TASK TO CARRY OUT ▸ Take the lines from the line containing "TOF pin GND: GND -> VIN" through the end of the entries and output them exactly, with no pictures and nothing more.

TASK MATERIAL section start

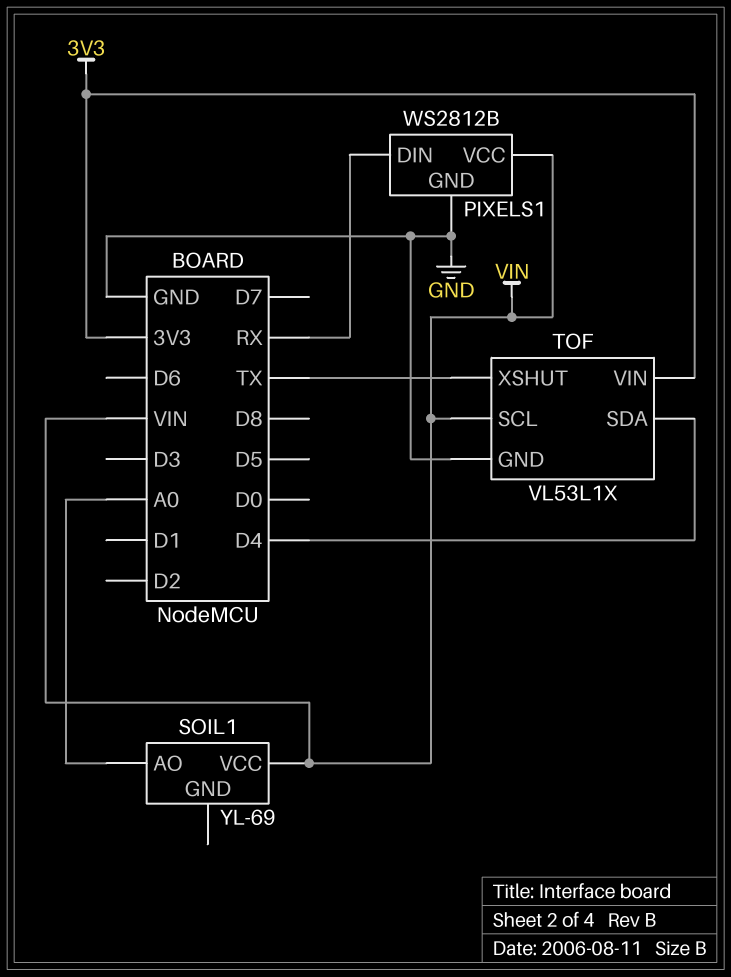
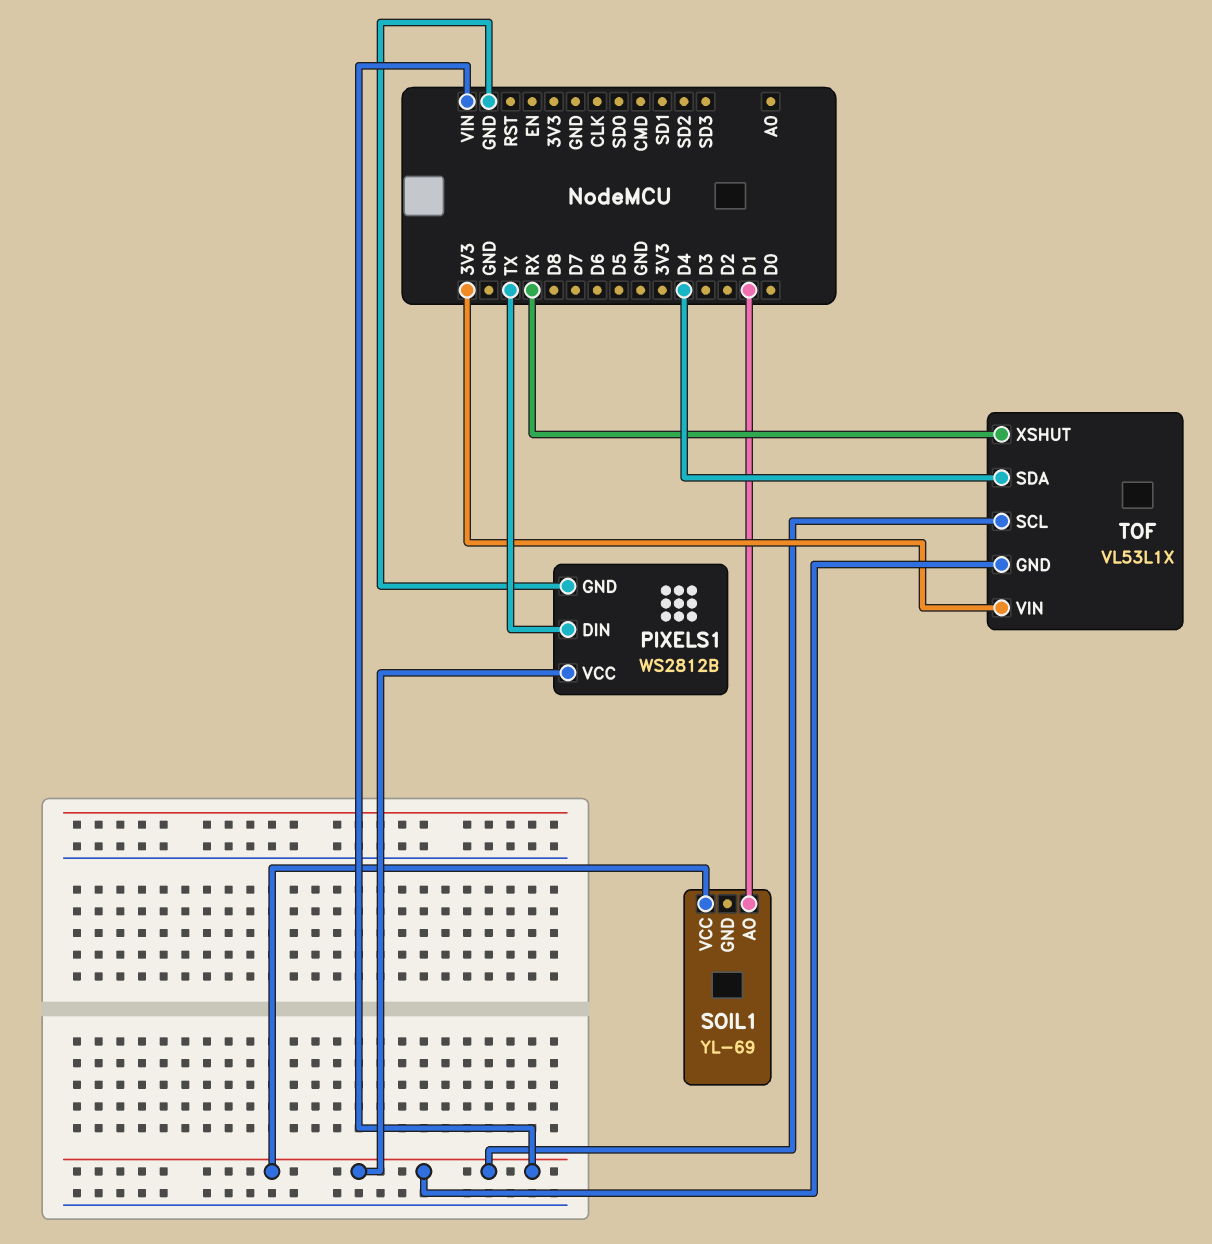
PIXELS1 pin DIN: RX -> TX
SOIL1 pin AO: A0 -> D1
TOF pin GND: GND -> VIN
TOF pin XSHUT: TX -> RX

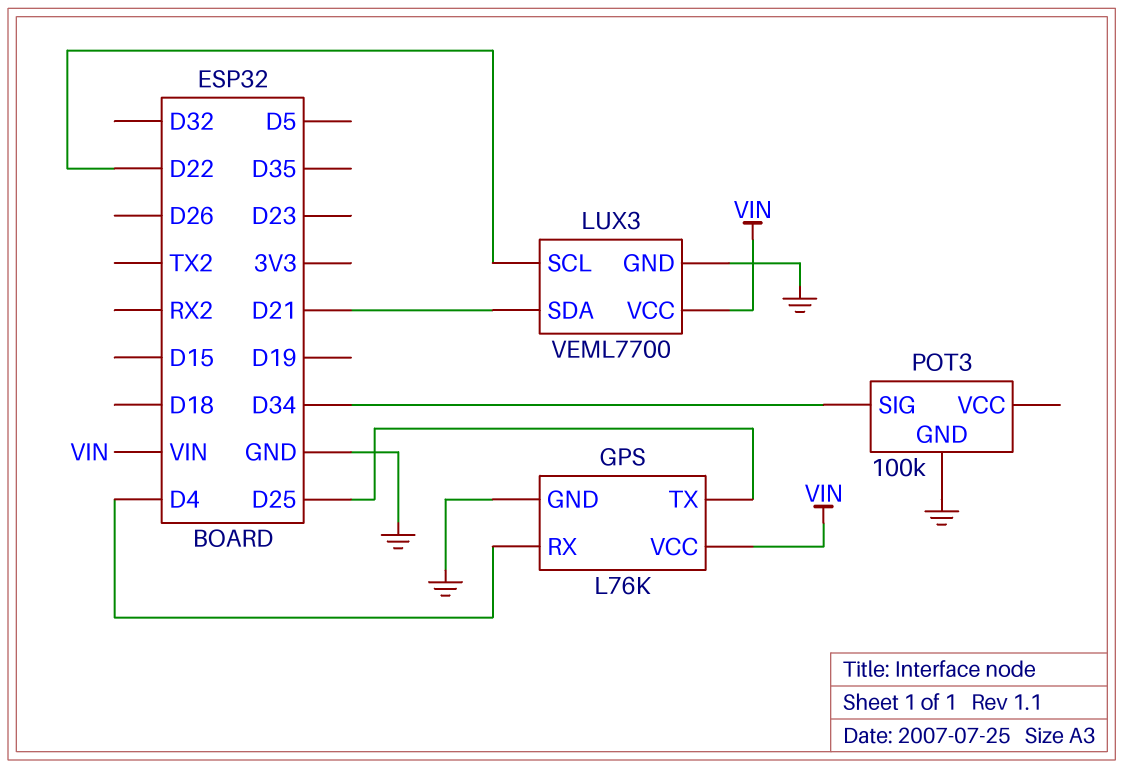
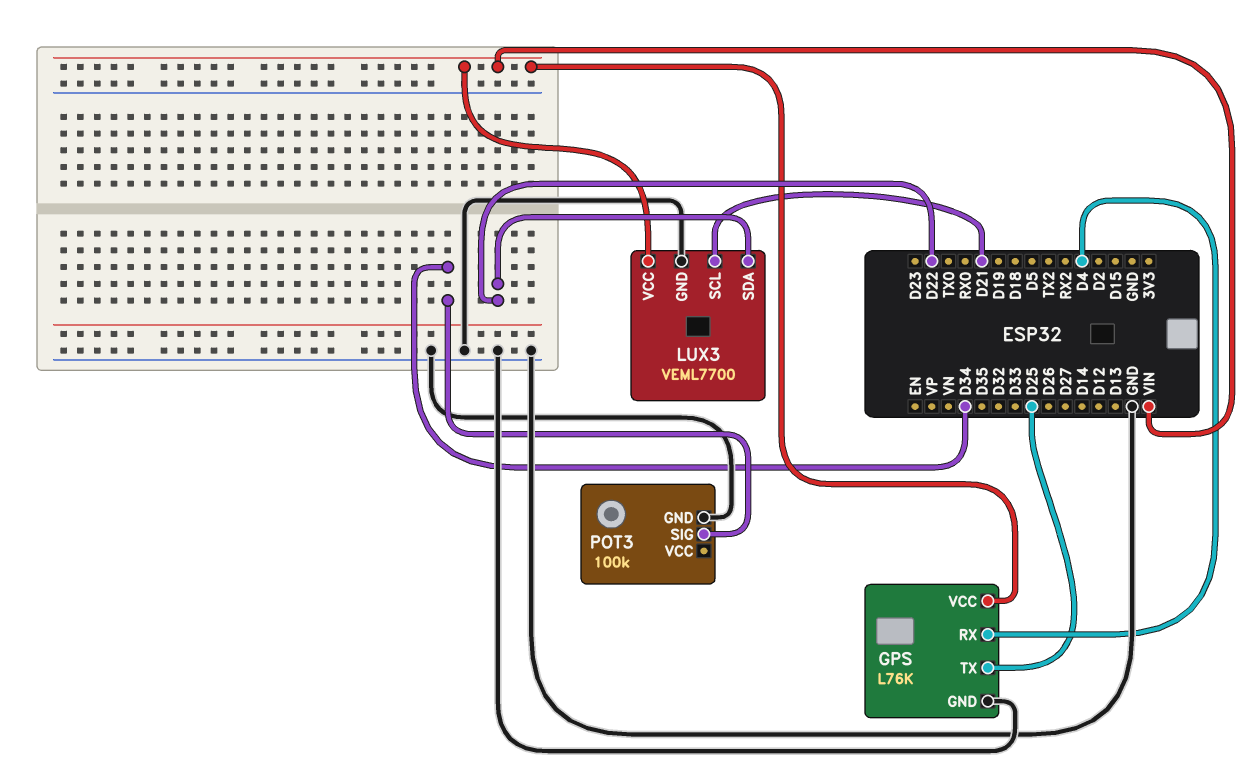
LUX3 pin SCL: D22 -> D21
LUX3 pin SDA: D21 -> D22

TASK MATERIAL section end

ANSWER BOX ▸
TOF pin GND: GND -> VIN
TOF pin XSHUT: TX -> RX

LUX3 pin SCL: D22 -> D21
LUX3 pin SDA: D21 -> D22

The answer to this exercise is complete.